WORK ORDER:
Nothing outside the range below should be printed. Output exactly the lines from the line with "111, 157, 163)" to the line with "377, 520, 455)", both included.

(Scene difference descriptions)

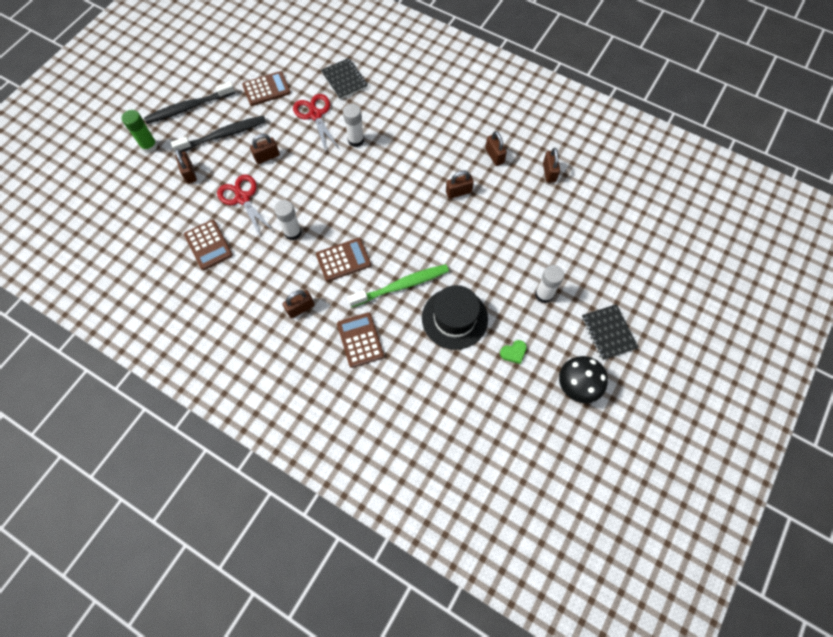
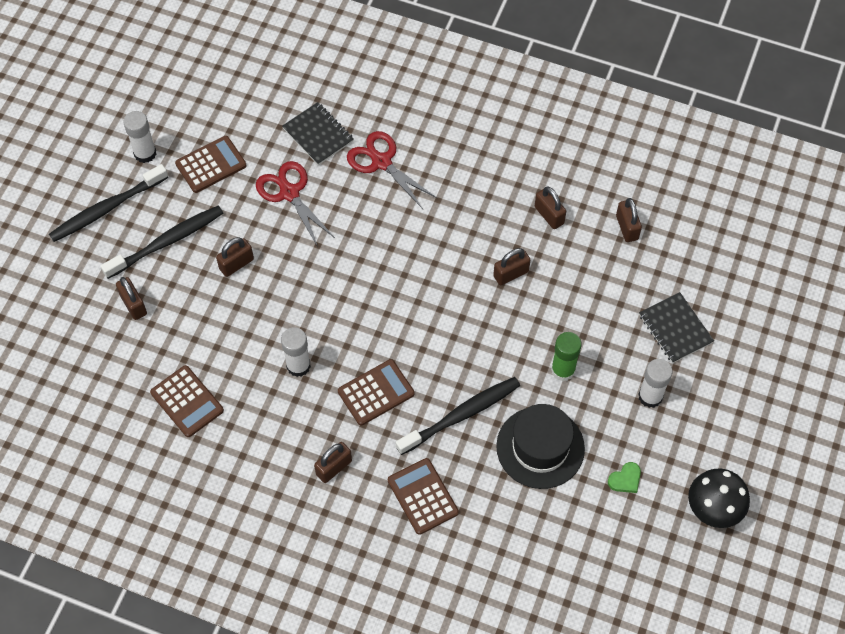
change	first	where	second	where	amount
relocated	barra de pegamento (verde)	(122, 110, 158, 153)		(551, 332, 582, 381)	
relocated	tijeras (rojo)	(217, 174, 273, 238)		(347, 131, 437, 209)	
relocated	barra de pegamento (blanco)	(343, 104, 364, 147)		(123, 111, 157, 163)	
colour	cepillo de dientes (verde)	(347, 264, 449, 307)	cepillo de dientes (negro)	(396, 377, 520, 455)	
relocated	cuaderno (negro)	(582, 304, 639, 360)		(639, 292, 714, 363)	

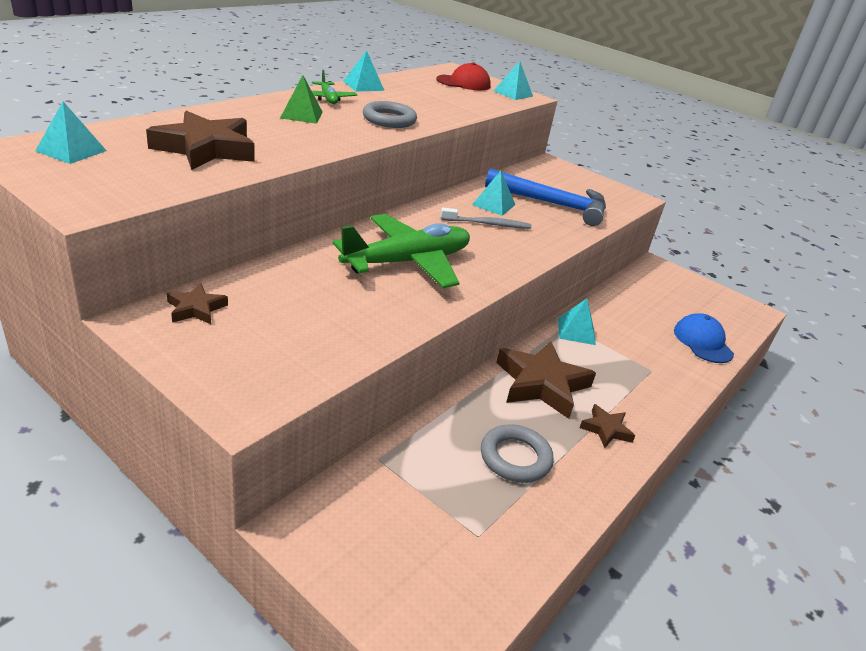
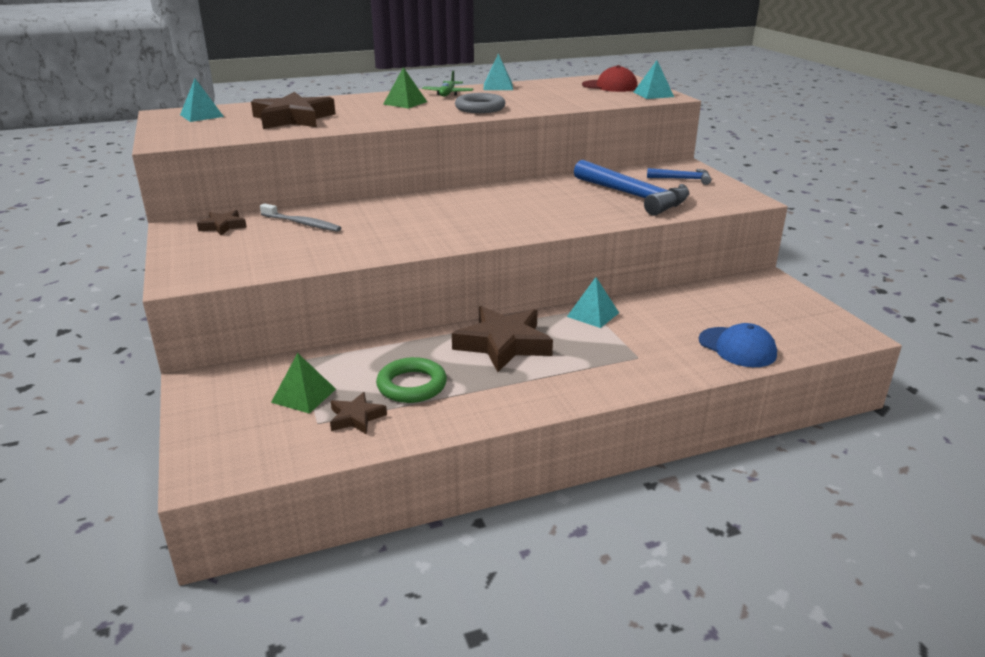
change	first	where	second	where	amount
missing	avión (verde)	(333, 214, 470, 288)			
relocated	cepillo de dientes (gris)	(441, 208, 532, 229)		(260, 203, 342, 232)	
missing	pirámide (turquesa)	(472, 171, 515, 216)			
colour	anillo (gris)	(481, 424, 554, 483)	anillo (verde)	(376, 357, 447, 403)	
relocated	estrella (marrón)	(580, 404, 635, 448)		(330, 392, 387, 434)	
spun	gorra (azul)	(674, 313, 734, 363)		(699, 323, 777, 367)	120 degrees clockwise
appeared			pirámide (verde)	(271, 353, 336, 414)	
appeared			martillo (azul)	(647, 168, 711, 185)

* * *

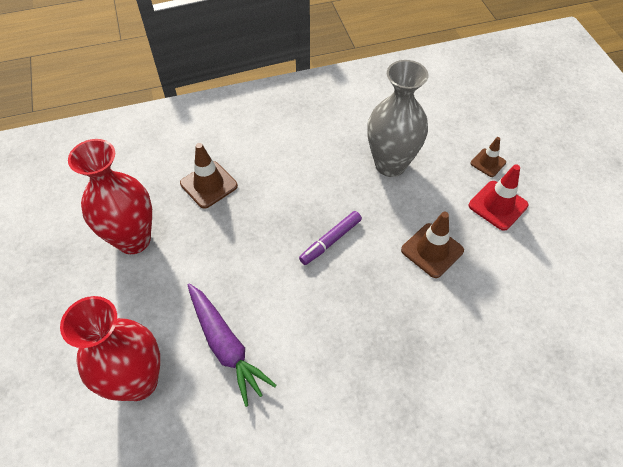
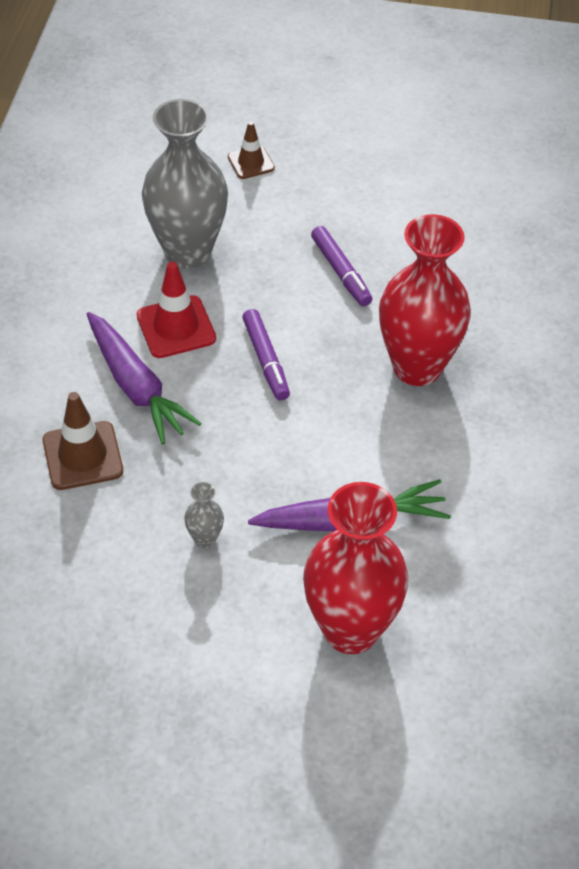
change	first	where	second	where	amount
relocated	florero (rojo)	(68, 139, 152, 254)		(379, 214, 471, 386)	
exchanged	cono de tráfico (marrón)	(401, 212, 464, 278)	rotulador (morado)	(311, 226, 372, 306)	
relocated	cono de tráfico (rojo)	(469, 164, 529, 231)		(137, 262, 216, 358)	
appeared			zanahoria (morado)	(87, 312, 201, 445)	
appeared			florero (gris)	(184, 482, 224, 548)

WORKED SOLUTION:
relocated	barra de pegamento (blanco)	(343, 104, 364, 147)		(123, 111, 157, 163)	
colour	cepillo de dientes (verde)	(347, 264, 449, 307)	cepillo de dientes (negro)	(396, 377, 520, 455)	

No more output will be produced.